The full listing below must be printed exactly, word for word.

Data section
--------------------------------------------------

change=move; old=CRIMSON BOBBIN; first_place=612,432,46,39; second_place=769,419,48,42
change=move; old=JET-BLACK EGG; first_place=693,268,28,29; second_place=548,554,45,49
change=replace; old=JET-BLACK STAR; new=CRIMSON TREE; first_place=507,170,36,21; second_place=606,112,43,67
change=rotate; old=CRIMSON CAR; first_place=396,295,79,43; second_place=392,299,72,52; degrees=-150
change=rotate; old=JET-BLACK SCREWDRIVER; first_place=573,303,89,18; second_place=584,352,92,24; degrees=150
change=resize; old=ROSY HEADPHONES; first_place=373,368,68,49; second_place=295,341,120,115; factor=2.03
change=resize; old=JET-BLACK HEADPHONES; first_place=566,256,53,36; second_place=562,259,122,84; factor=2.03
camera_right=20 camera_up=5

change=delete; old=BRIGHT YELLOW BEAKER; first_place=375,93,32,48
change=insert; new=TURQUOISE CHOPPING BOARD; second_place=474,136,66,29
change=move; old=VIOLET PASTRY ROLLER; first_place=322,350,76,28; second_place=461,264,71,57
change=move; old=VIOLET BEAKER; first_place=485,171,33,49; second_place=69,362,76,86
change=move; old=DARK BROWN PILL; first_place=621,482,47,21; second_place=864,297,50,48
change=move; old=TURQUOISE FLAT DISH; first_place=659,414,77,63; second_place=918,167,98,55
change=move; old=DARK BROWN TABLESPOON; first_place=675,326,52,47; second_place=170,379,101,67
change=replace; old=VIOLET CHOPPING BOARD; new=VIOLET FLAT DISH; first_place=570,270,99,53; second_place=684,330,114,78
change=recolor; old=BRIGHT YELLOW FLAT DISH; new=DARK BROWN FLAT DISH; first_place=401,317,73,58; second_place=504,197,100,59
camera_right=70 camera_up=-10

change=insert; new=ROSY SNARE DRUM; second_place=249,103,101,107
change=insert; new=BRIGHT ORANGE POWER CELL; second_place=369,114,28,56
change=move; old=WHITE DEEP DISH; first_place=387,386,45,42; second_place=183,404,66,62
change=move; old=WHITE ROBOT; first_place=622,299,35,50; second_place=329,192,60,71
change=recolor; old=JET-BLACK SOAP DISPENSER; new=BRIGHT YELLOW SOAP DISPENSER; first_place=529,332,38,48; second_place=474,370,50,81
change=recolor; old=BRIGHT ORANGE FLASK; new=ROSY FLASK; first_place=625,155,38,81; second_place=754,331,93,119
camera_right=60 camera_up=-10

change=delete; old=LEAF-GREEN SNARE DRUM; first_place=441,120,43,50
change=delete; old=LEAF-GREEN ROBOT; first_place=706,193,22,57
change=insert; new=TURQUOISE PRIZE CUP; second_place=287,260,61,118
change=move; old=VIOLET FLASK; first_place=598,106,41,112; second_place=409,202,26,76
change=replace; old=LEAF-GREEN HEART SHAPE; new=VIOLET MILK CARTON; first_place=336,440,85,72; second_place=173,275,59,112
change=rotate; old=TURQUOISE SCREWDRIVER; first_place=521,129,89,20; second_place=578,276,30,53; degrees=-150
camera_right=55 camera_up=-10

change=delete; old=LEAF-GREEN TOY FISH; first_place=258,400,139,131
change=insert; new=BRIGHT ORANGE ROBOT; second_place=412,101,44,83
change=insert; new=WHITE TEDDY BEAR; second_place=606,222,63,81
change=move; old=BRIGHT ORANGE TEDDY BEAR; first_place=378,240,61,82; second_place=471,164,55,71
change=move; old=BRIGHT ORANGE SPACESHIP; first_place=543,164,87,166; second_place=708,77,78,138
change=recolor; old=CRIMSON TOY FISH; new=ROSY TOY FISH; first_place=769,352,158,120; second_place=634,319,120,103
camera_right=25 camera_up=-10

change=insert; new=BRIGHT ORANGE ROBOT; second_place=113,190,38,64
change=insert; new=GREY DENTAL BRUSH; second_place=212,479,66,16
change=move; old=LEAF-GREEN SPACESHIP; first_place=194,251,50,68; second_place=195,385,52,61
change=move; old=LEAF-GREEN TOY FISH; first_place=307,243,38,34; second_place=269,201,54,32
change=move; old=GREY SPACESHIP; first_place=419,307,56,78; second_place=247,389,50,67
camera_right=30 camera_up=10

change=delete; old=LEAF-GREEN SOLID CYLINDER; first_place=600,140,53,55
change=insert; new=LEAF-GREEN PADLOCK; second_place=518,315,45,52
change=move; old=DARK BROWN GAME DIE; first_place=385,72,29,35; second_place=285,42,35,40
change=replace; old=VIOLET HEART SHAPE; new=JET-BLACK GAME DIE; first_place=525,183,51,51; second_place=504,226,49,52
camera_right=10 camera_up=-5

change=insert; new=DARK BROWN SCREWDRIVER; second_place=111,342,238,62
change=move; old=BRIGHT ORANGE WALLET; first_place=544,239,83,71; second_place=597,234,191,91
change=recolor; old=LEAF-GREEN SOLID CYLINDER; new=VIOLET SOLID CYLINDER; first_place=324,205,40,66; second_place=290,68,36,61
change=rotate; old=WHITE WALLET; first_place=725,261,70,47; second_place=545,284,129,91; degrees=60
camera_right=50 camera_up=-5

--------------------------------------------------

Response area
change=move; old=CRIMSON BOBBIN; first_place=612,432,46,39; second_place=769,419,48,42
change=move; old=JET-BLACK EGG; first_place=693,268,28,29; second_place=548,554,45,49
change=replace; old=JET-BLACK STAR; new=CRIMSON TREE; first_place=507,170,36,21; second_place=606,112,43,67
change=rotate; old=CRIMSON CAR; first_place=396,295,79,43; second_place=392,299,72,52; degrees=-150
change=rotate; old=JET-BLACK SCREWDRIVER; first_place=573,303,89,18; second_place=584,352,92,24; degrees=150
change=resize; old=ROSY HEADPHONES; first_place=373,368,68,49; second_place=295,341,120,115; factor=2.03
change=resize; old=JET-BLACK HEADPHONES; first_place=566,256,53,36; second_place=562,259,122,84; factor=2.03
camera_right=20 camera_up=5

change=delete; old=BRIGHT YELLOW BEAKER; first_place=375,93,32,48
change=insert; new=TURQUOISE CHOPPING BOARD; second_place=474,136,66,29
change=move; old=VIOLET PASTRY ROLLER; first_place=322,350,76,28; second_place=461,264,71,57
change=move; old=VIOLET BEAKER; first_place=485,171,33,49; second_place=69,362,76,86
change=move; old=DARK BROWN PILL; first_place=621,482,47,21; second_place=864,297,50,48
change=move; old=TURQUOISE FLAT DISH; first_place=659,414,77,63; second_place=918,167,98,55
change=move; old=DARK BROWN TABLESPOON; first_place=675,326,52,47; second_place=170,379,101,67
change=replace; old=VIOLET CHOPPING BOARD; new=VIOLET FLAT DISH; first_place=570,270,99,53; second_place=684,330,114,78
change=recolor; old=BRIGHT YELLOW FLAT DISH; new=DARK BROWN FLAT DISH; first_place=401,317,73,58; second_place=504,197,100,59
camera_right=70 camera_up=-10

change=insert; new=ROSY SNARE DRUM; second_place=249,103,101,107
change=insert; new=BRIGHT ORANGE POWER CELL; second_place=369,114,28,56
change=move; old=WHITE DEEP DISH; first_place=387,386,45,42; second_place=183,404,66,62
change=move; old=WHITE ROBOT; first_place=622,299,35,50; second_place=329,192,60,71
change=recolor; old=JET-BLACK SOAP DISPENSER; new=BRIGHT YELLOW SOAP DISPENSER; first_place=529,332,38,48; second_place=474,370,50,81
change=recolor; old=BRIGHT ORANGE FLASK; new=ROSY FLASK; first_place=625,155,38,81; second_place=754,331,93,119
camera_right=60 camera_up=-10

change=delete; old=LEAF-GREEN SNARE DRUM; first_place=441,120,43,50
change=delete; old=LEAF-GREEN ROBOT; first_place=706,193,22,57
change=insert; new=TURQUOISE PRIZE CUP; second_place=287,260,61,118
change=move; old=VIOLET FLASK; first_place=598,106,41,112; second_place=409,202,26,76
change=replace; old=LEAF-GREEN HEART SHAPE; new=VIOLET MILK CARTON; first_place=336,440,85,72; second_place=173,275,59,112
change=rotate; old=TURQUOISE SCREWDRIVER; first_place=521,129,89,20; second_place=578,276,30,53; degrees=-150
camera_right=55 camera_up=-10

change=delete; old=LEAF-GREEN TOY FISH; first_place=258,400,139,131
change=insert; new=BRIGHT ORANGE ROBOT; second_place=412,101,44,83
change=insert; new=WHITE TEDDY BEAR; second_place=606,222,63,81
change=move; old=BRIGHT ORANGE TEDDY BEAR; first_place=378,240,61,82; second_place=471,164,55,71
change=move; old=BRIGHT ORANGE SPACESHIP; first_place=543,164,87,166; second_place=708,77,78,138
change=recolor; old=CRIMSON TOY FISH; new=ROSY TOY FISH; first_place=769,352,158,120; second_place=634,319,120,103
camera_right=25 camera_up=-10

change=insert; new=BRIGHT ORANGE ROBOT; second_place=113,190,38,64
change=insert; new=GREY DENTAL BRUSH; second_place=212,479,66,16
change=move; old=LEAF-GREEN SPACESHIP; first_place=194,251,50,68; second_place=195,385,52,61
change=move; old=LEAF-GREEN TOY FISH; first_place=307,243,38,34; second_place=269,201,54,32
change=move; old=GREY SPACESHIP; first_place=419,307,56,78; second_place=247,389,50,67
camera_right=30 camera_up=10

change=delete; old=LEAF-GREEN SOLID CYLINDER; first_place=600,140,53,55
change=insert; new=LEAF-GREEN PADLOCK; second_place=518,315,45,52
change=move; old=DARK BROWN GAME DIE; first_place=385,72,29,35; second_place=285,42,35,40
change=replace; old=VIOLET HEART SHAPE; new=JET-BLACK GAME DIE; first_place=525,183,51,51; second_place=504,226,49,52
camera_right=10 camera_up=-5

change=insert; new=DARK BROWN SCREWDRIVER; second_place=111,342,238,62
change=move; old=BRIGHT ORANGE WALLET; first_place=544,239,83,71; second_place=597,234,191,91
change=recolor; old=LEAF-GREEN SOLID CYLINDER; new=VIOLET SOLID CYLINDER; first_place=324,205,40,66; second_place=290,68,36,61
change=rotate; old=WHITE WALLET; first_place=725,261,70,47; second_place=545,284,129,91; degrees=60
camera_right=50 camera_up=-5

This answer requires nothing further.